= Beginning of Section =

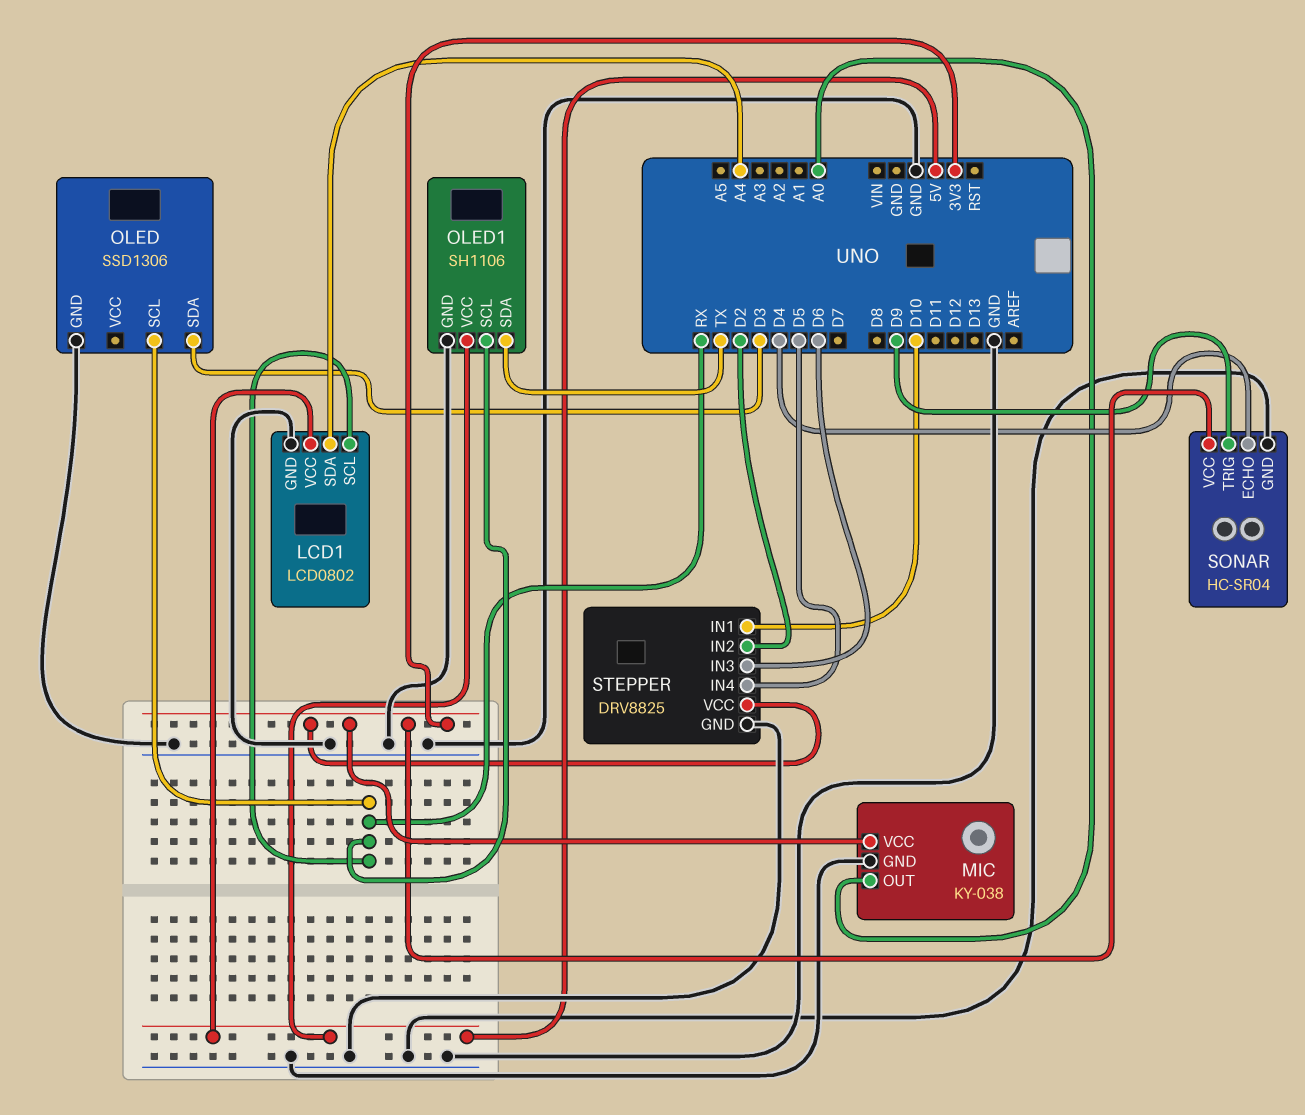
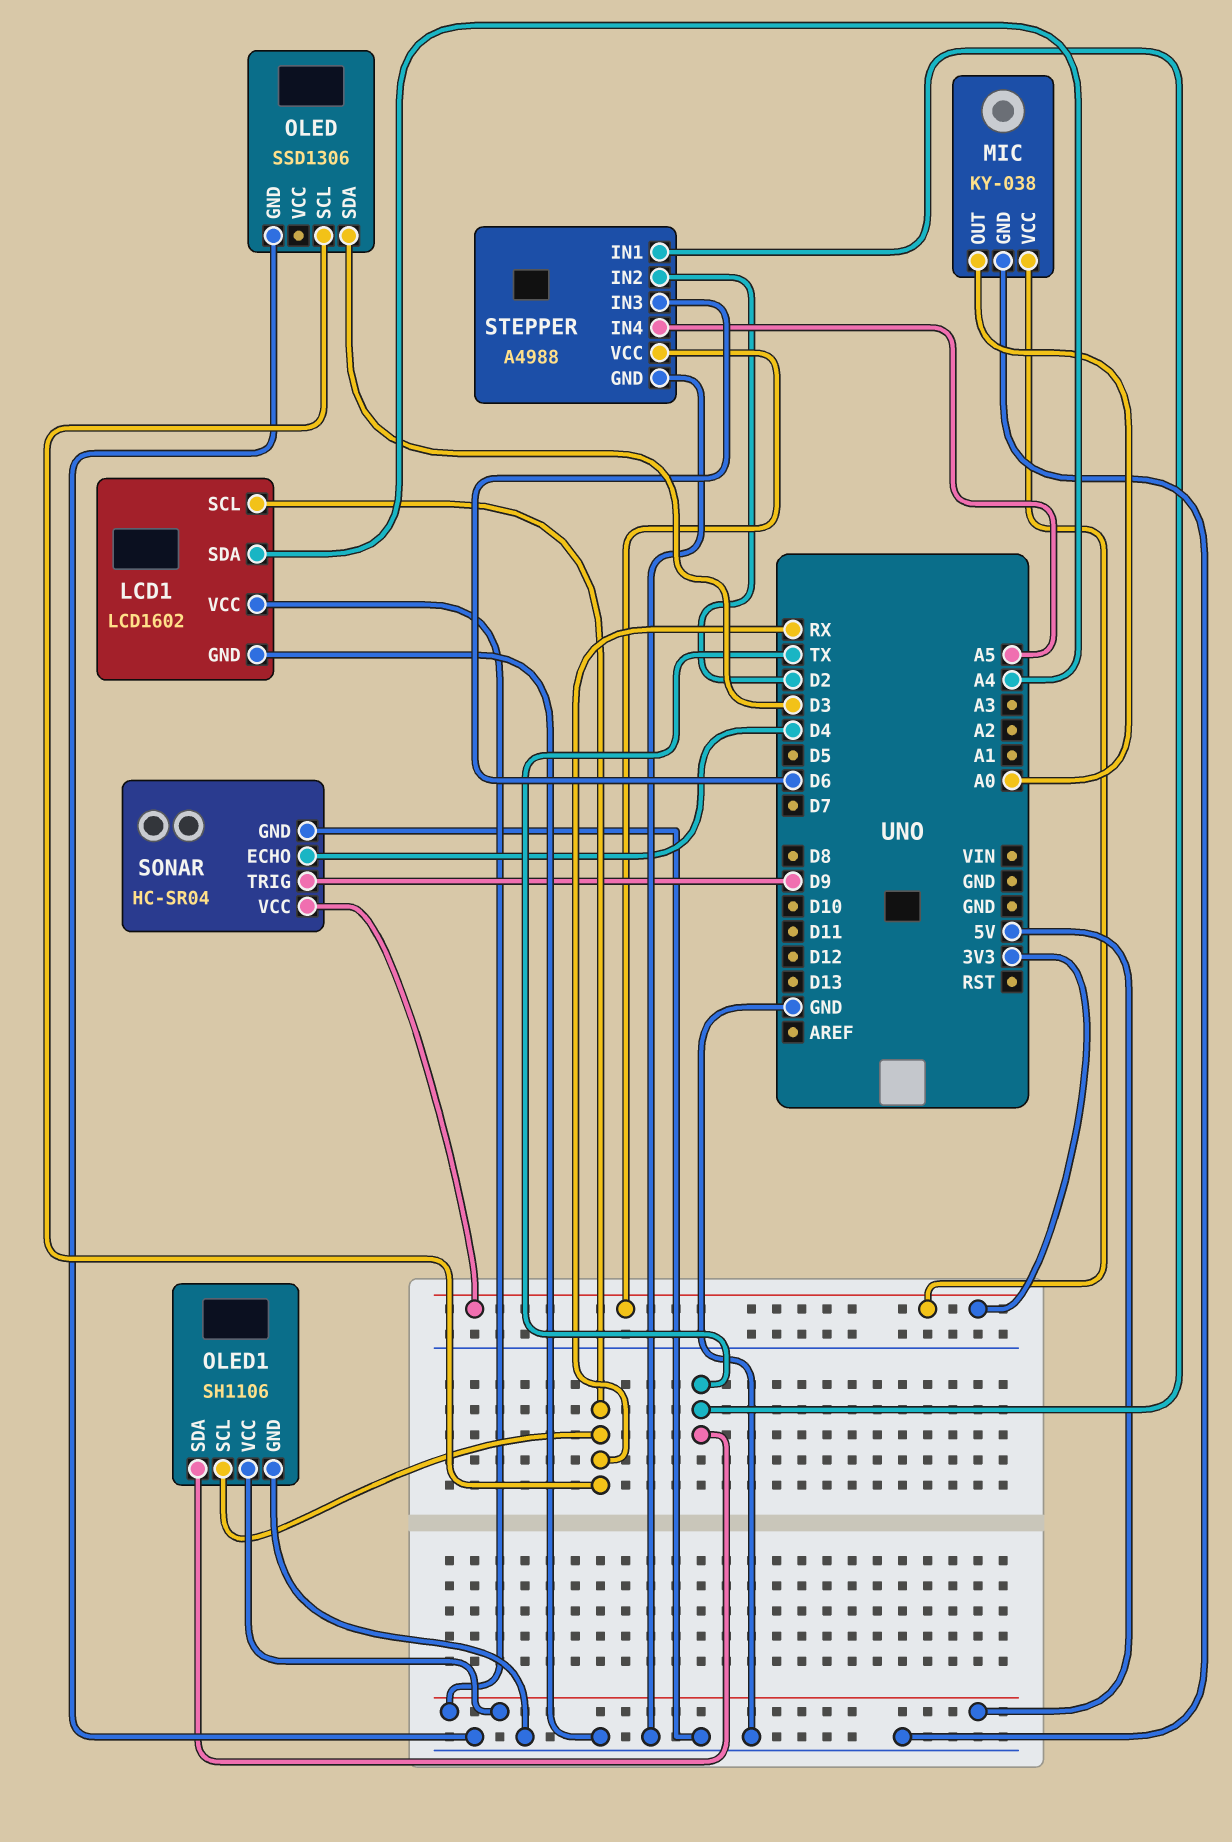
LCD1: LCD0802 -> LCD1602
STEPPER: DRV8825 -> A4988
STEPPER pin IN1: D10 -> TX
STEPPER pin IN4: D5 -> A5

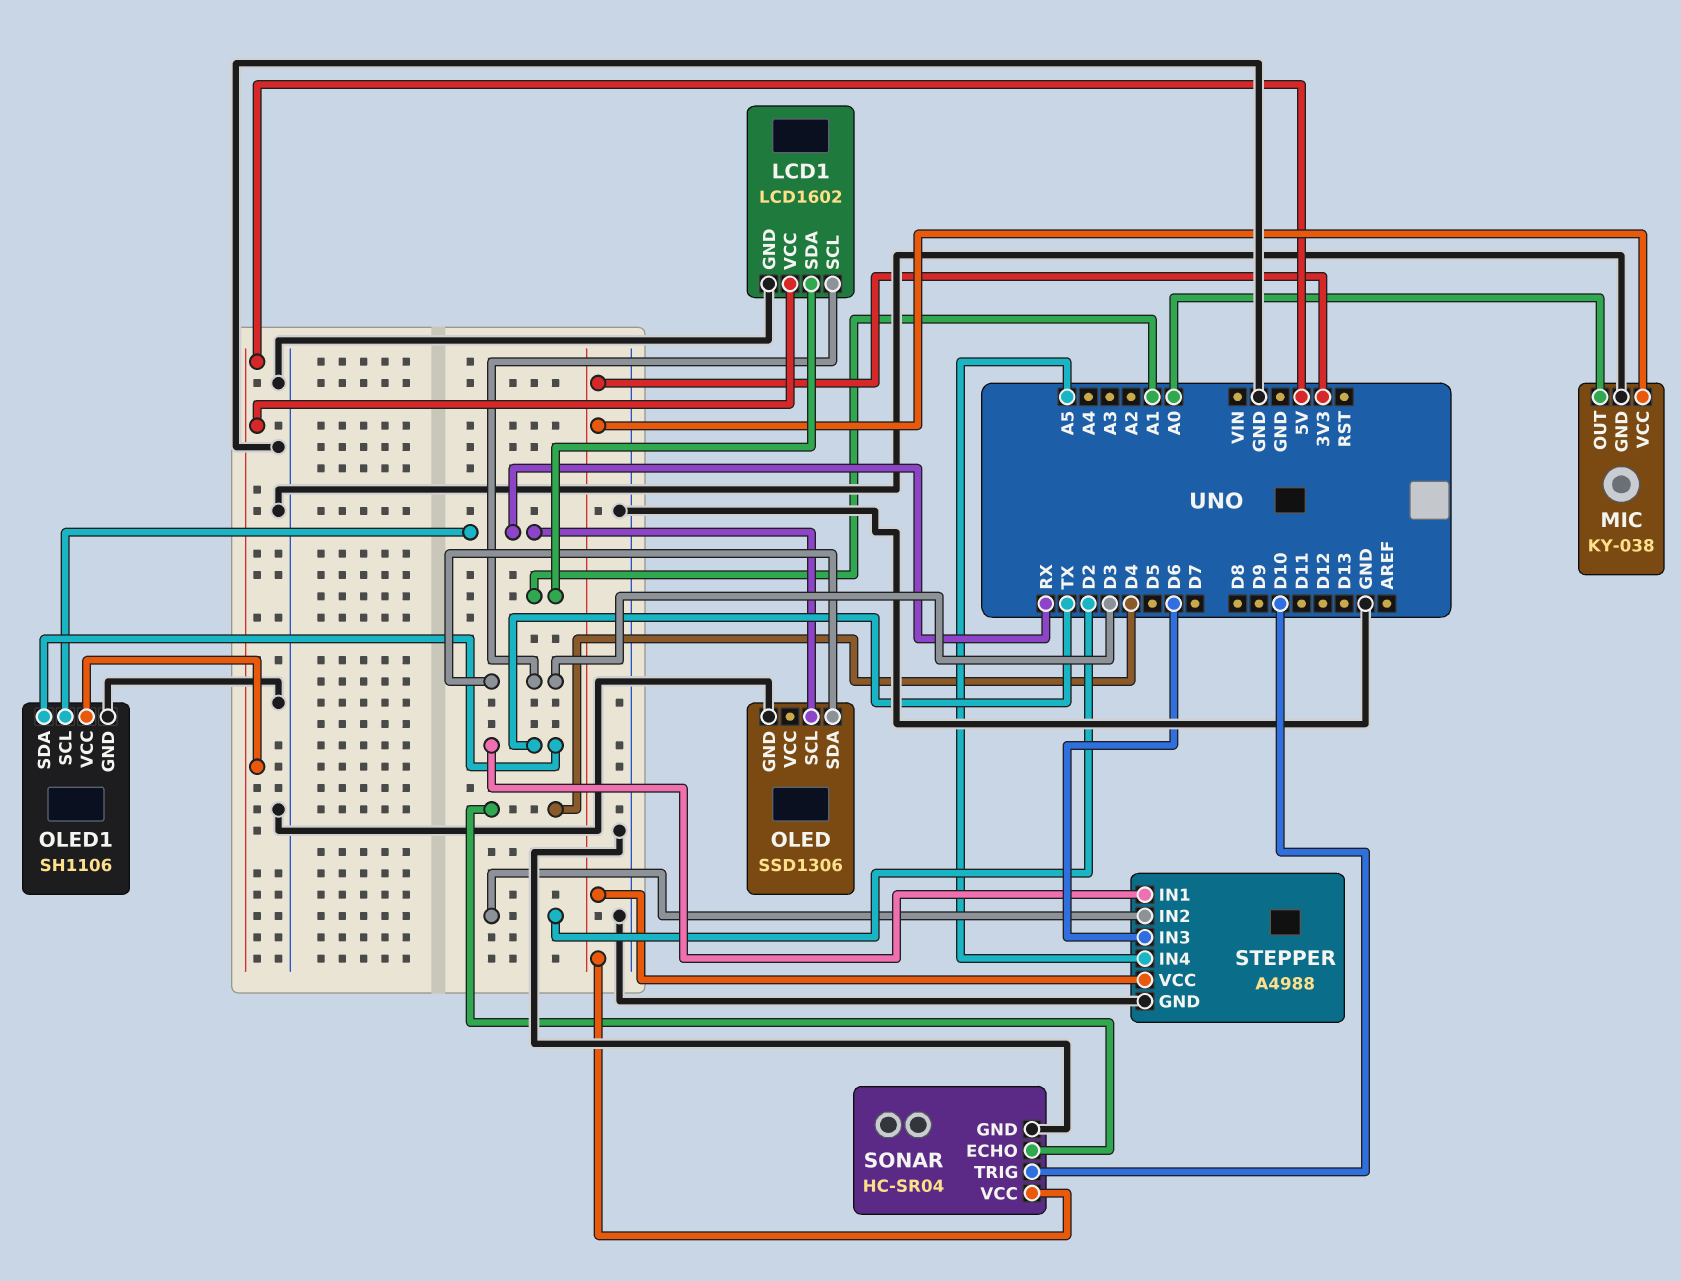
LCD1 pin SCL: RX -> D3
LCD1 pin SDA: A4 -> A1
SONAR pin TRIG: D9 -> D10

= End of Section =

What you have to do: Your answer must be one number: how many lines of the data contain "STEPPER".

Answer to this problem: 3